What to produce: How many lines in the data below include the word "grau"? State the number alone.

- - - -

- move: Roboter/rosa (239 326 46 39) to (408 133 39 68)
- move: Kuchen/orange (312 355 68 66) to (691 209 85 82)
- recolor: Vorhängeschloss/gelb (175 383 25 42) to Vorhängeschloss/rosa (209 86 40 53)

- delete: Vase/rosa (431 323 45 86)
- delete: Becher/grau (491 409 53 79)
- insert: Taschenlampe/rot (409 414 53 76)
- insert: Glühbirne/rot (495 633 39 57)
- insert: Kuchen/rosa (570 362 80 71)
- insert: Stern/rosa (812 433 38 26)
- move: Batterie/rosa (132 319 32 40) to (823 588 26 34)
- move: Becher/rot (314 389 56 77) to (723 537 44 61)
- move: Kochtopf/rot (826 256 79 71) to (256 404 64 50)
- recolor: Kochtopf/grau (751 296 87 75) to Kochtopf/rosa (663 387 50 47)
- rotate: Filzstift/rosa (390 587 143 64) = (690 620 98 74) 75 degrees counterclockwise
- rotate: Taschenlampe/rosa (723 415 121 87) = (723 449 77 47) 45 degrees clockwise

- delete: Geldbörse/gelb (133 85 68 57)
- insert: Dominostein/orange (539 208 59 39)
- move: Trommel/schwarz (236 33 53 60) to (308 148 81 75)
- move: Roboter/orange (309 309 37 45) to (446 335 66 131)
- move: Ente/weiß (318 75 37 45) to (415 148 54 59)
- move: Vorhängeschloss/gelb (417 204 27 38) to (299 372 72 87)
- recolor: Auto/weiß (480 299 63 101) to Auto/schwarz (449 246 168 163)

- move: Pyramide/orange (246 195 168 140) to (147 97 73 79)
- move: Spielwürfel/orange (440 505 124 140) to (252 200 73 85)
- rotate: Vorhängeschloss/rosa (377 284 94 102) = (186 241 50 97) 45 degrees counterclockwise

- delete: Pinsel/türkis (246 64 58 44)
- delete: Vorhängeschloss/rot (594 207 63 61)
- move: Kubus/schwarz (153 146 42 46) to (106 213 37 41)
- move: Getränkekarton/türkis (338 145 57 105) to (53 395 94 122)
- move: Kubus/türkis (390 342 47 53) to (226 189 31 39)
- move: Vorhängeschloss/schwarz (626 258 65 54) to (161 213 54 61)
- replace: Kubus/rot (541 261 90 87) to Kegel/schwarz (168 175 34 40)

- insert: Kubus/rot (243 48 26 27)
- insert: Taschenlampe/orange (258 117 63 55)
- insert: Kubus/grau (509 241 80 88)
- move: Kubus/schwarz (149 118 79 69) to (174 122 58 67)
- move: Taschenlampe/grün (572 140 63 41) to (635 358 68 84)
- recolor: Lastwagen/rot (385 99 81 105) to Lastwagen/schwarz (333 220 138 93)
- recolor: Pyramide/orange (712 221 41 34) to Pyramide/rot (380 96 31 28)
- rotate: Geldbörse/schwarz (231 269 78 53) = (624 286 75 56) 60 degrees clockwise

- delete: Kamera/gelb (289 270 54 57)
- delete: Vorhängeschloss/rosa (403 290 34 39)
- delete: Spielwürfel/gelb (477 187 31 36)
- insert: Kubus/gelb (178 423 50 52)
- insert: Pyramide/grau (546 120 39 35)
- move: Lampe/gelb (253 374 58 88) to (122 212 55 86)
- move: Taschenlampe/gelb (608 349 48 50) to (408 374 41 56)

- - - -

Answer to the exercise: 4